• [Records from a data collection]:
------------------------------

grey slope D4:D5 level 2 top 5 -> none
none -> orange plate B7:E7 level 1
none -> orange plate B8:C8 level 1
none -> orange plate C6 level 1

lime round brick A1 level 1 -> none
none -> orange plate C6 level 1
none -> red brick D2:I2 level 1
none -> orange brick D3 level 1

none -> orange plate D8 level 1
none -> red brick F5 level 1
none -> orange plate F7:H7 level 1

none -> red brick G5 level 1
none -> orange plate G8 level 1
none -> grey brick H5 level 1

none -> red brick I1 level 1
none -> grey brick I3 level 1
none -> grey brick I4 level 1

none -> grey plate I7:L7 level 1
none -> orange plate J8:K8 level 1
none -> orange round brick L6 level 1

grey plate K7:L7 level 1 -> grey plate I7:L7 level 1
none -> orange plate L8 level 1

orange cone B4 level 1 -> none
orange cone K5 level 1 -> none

------------------------------

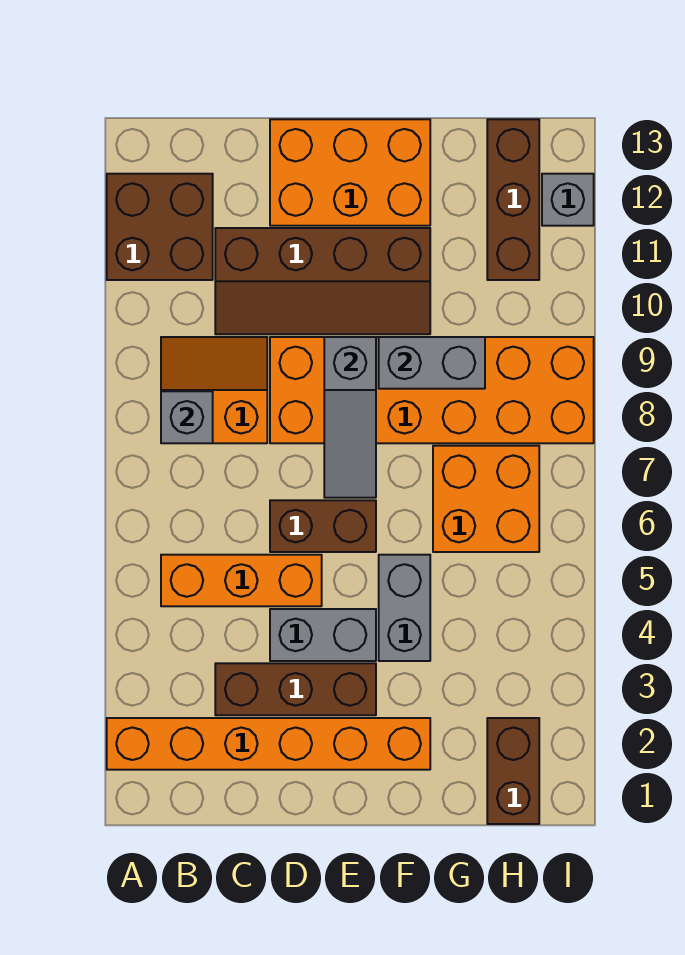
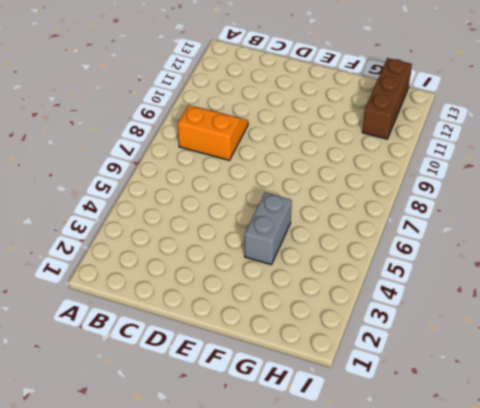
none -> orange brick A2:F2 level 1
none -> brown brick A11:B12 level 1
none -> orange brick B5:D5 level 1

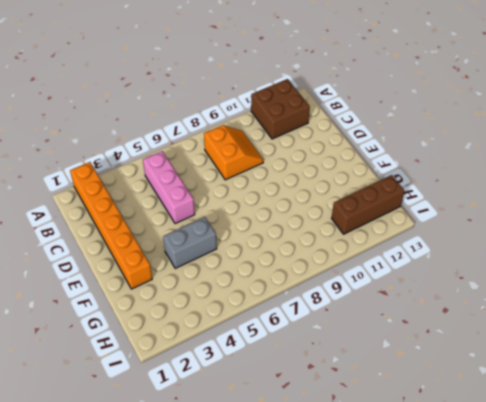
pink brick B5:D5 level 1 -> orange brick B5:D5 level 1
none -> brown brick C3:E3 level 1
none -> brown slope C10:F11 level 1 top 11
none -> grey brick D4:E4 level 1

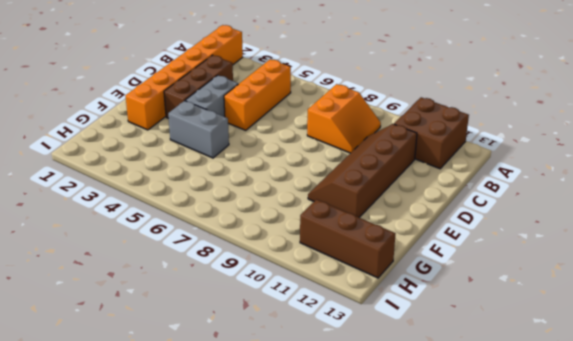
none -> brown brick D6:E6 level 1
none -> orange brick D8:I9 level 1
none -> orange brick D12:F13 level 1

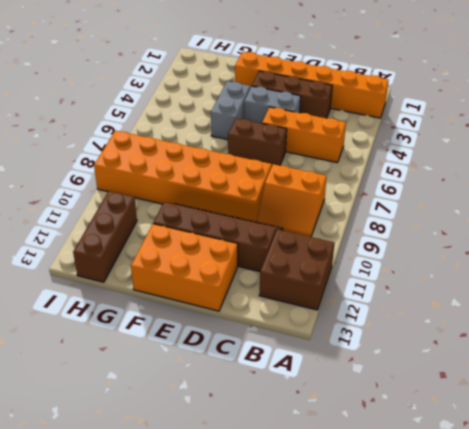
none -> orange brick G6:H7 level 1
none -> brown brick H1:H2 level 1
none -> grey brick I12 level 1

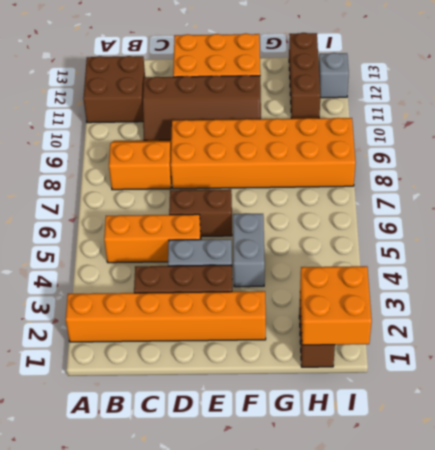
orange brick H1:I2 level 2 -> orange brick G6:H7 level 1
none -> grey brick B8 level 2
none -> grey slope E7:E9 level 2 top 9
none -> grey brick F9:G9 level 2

------------------------------

• [Description of the task]: In the entries above, the lines between the one holding "none -> orange plate G8 level 1" and the one holding "orange cone K5 level 1 -> none", inclusive, are to be printed exactly as written, and those alone.

• [Answer to this task]:
none -> orange plate G8 level 1
none -> grey brick H5 level 1

none -> red brick I1 level 1
none -> grey brick I3 level 1
none -> grey brick I4 level 1

none -> grey plate I7:L7 level 1
none -> orange plate J8:K8 level 1
none -> orange round brick L6 level 1

grey plate K7:L7 level 1 -> grey plate I7:L7 level 1
none -> orange plate L8 level 1

orange cone B4 level 1 -> none
orange cone K5 level 1 -> none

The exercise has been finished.